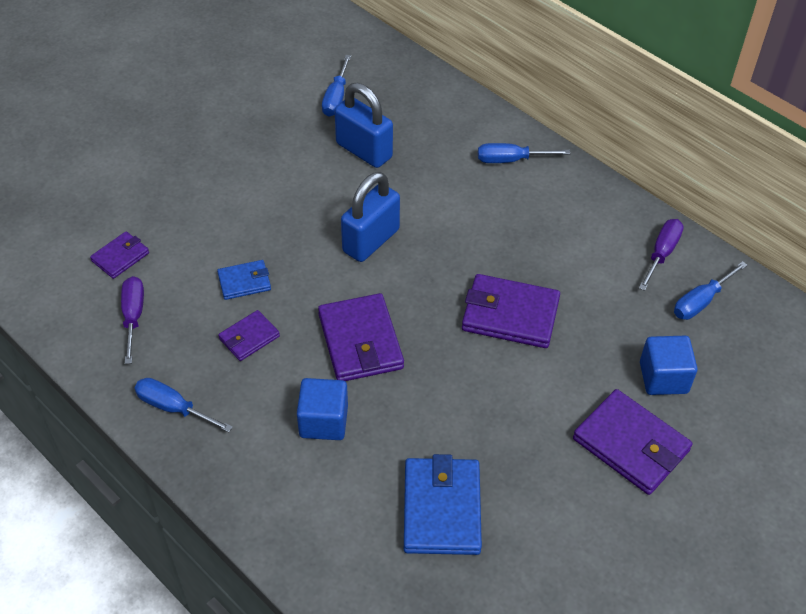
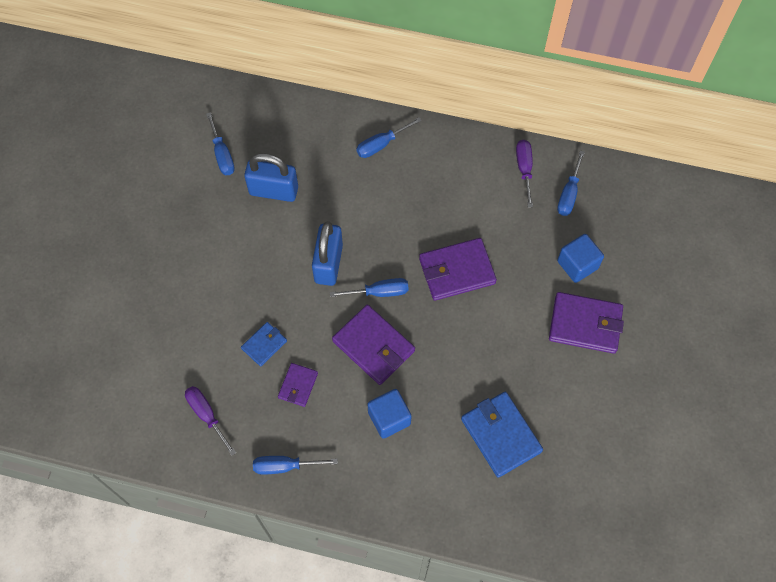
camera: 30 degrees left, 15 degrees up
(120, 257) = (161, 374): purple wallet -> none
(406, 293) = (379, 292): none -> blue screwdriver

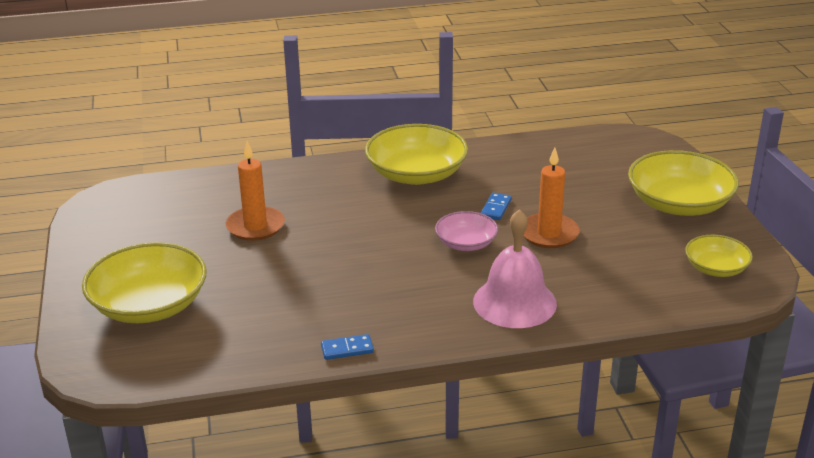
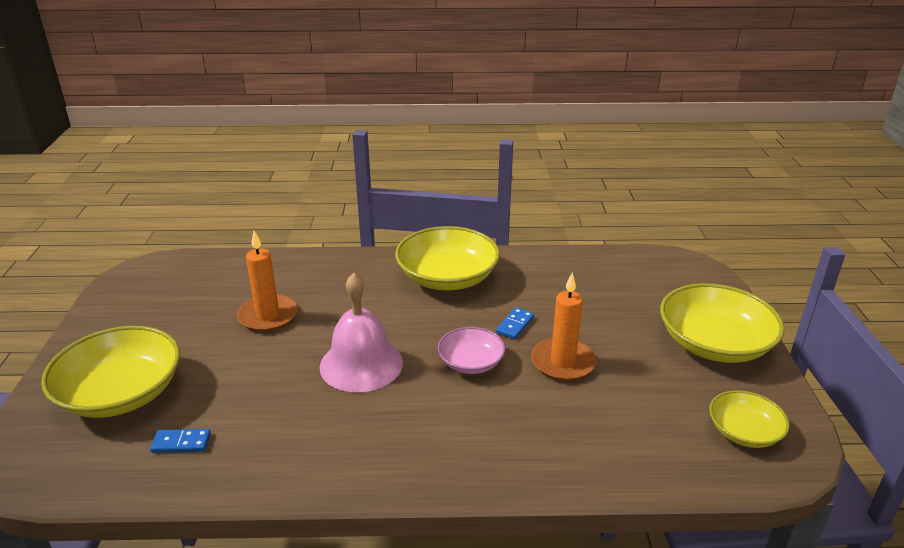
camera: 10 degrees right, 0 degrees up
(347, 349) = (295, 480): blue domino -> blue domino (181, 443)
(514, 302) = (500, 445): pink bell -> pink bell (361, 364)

--------------------------------

▶ EXERCISE DETAILS
The records above need to be printed in full and exactly, without any of the pictures.

▶ THE ANSWER
camera: 30 degrees left, 15 degrees up
(120, 257) = (161, 374): purple wallet -> none
(406, 293) = (379, 292): none -> blue screwdriver

camera: 10 degrees right, 0 degrees up
(347, 349) = (295, 480): blue domino -> blue domino (181, 443)
(514, 302) = (500, 445): pink bell -> pink bell (361, 364)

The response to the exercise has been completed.